## EXERCISE DETAILS
Check every line of the data below for the word "moved". Copy the ones that have it.

## MATERIAL PROVIDED
== == ==

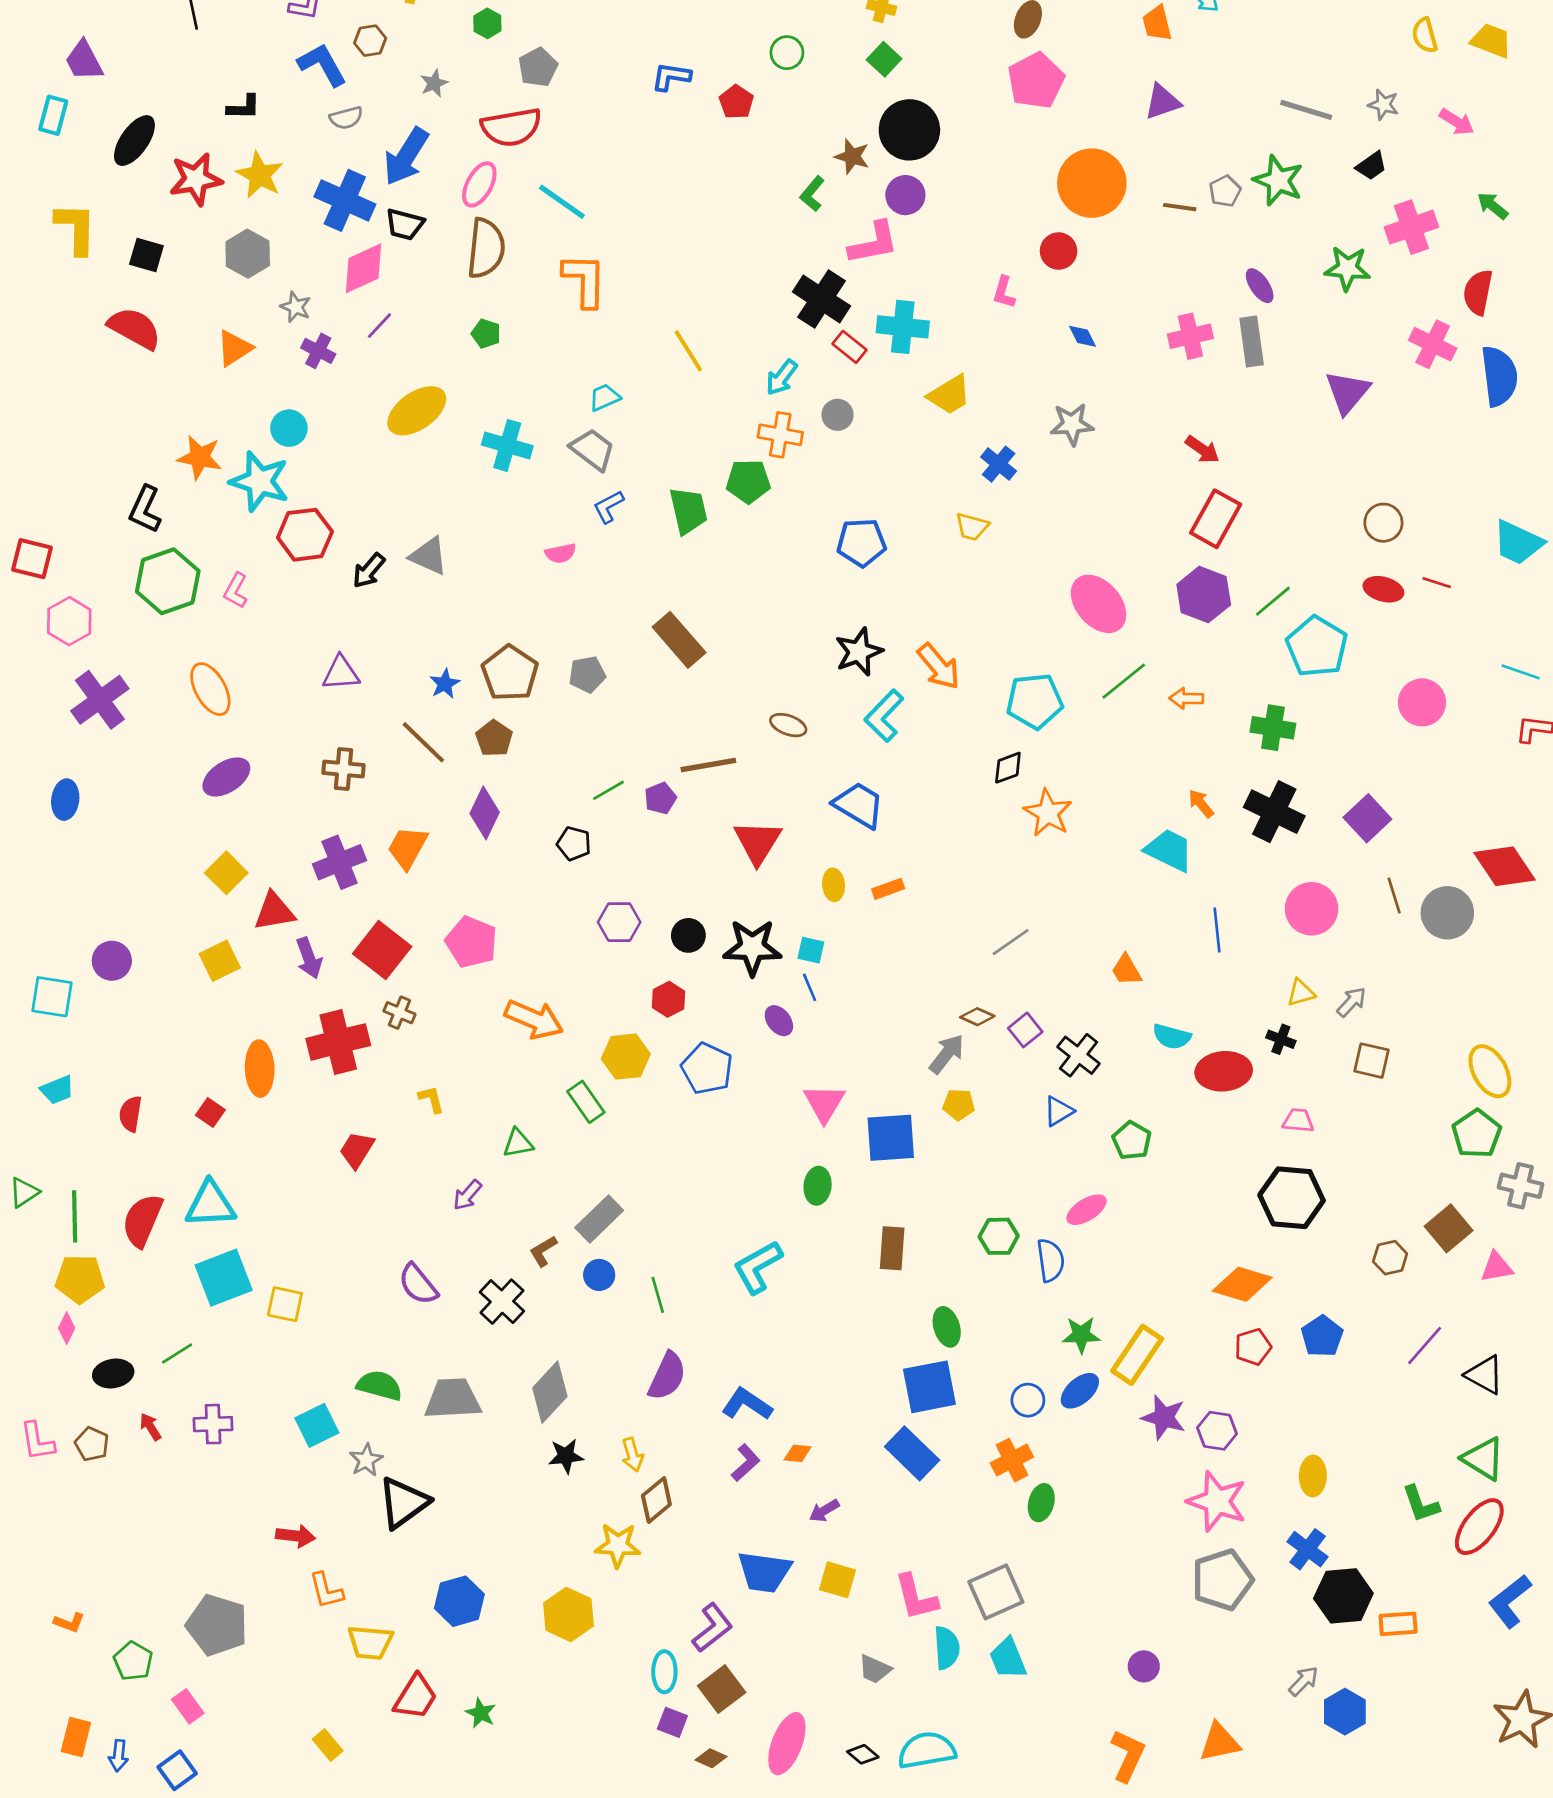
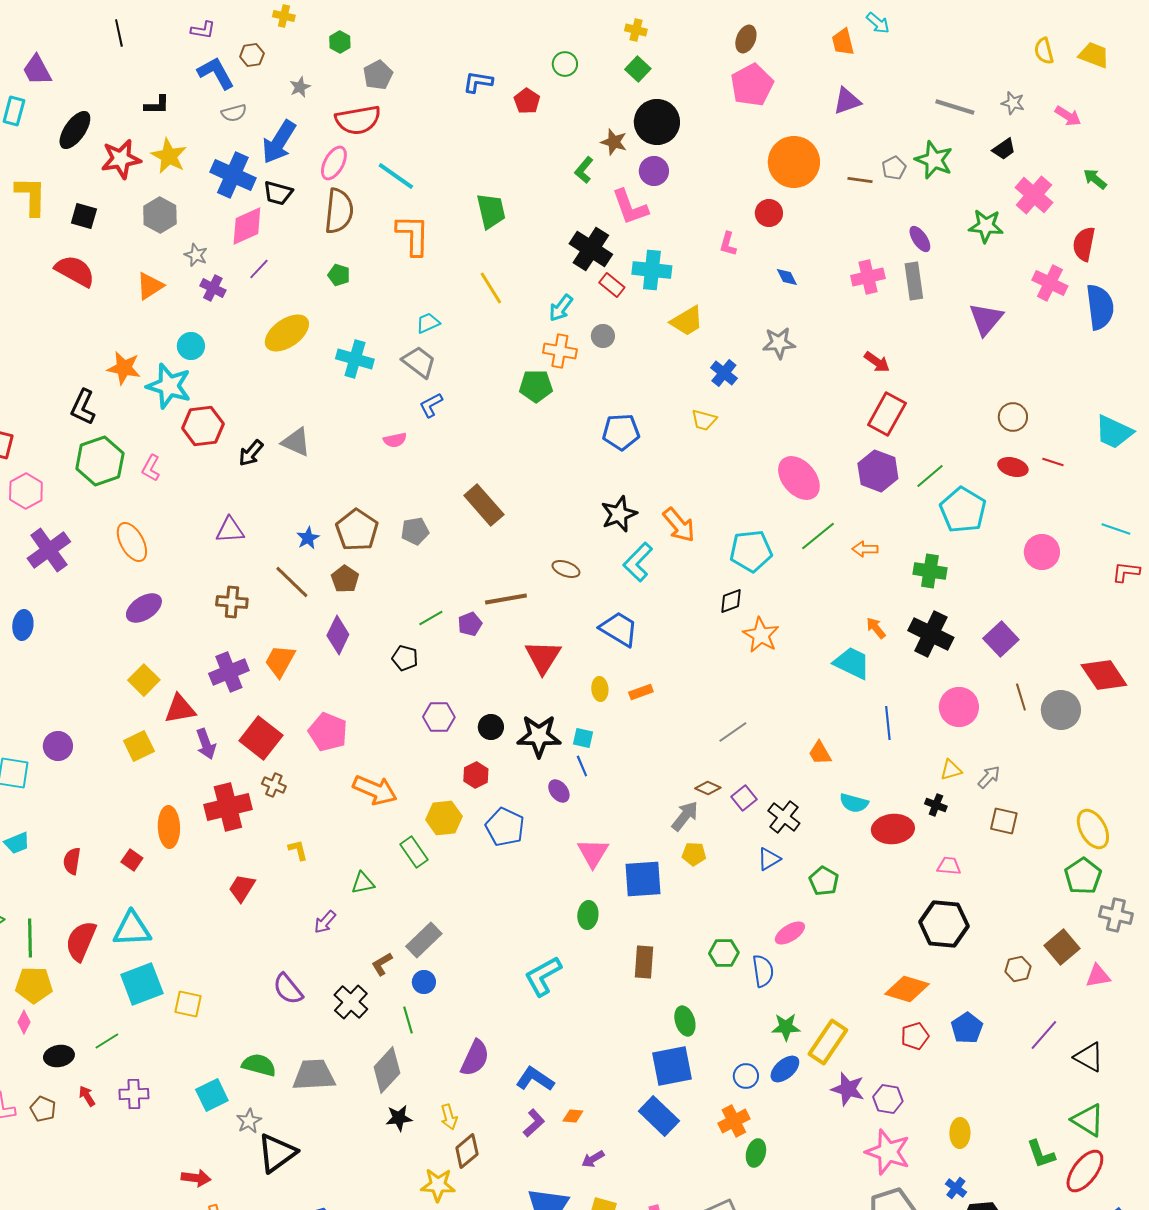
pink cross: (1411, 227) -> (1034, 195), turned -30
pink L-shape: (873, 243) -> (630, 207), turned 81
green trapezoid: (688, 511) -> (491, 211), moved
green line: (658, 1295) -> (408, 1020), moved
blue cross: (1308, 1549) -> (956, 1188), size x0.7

== == ==

## ANSWER SECTION
green trapezoid: (688, 511) -> (491, 211), moved
green line: (658, 1295) -> (408, 1020), moved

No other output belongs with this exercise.